**Exercise aim**
Retype, word for word, each line between the lines holding "camera: 85 degrees left, 0 degrees up" and "(238, 264) = (463, 527): white", inclusive, and leave the rest of the data alone.

**Input for this task**
>>>>>

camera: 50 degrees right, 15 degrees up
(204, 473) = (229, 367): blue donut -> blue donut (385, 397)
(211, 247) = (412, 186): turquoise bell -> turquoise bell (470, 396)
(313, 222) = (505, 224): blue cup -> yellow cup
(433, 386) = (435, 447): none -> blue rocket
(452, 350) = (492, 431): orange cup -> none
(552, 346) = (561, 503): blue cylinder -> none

<<<<<
>>>>>

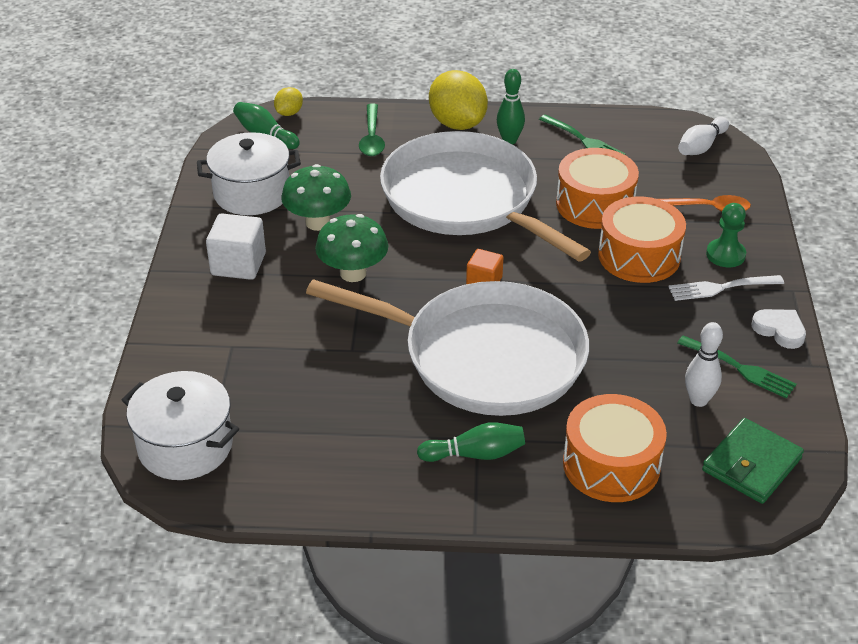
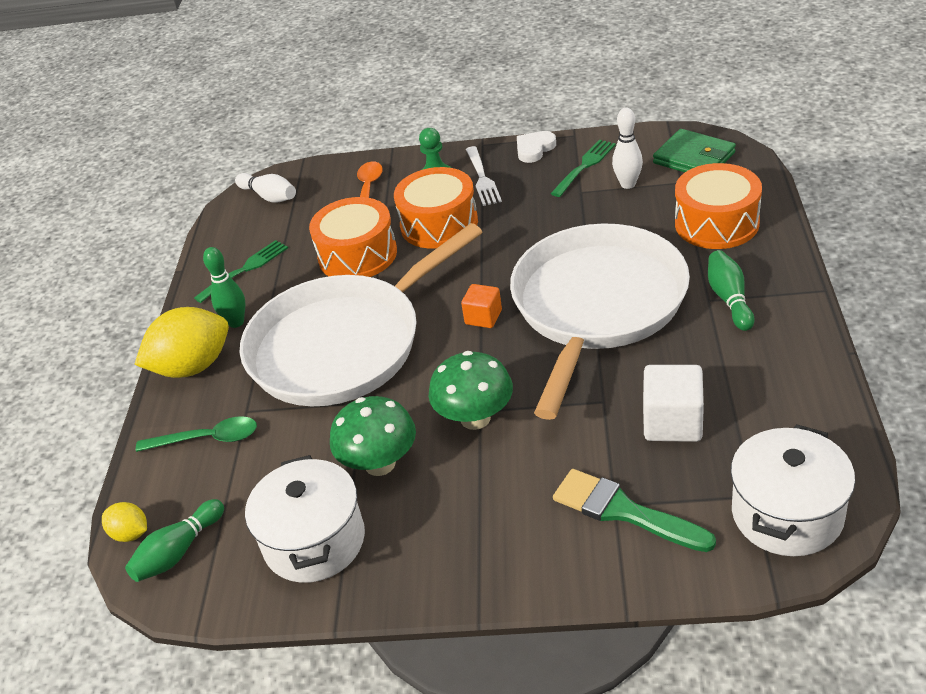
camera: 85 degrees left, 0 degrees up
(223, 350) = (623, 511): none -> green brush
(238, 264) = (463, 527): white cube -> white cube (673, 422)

<<<<<
>>>>>

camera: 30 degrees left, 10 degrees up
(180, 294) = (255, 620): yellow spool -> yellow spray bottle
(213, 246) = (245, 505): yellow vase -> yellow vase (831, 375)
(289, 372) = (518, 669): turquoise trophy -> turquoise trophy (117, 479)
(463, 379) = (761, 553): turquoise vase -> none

<<<<<

**Written reply**
camera: 85 degrees left, 0 degrees up
(223, 350) = (623, 511): none -> green brush
(238, 264) = (463, 527): white cube -> white cube (673, 422)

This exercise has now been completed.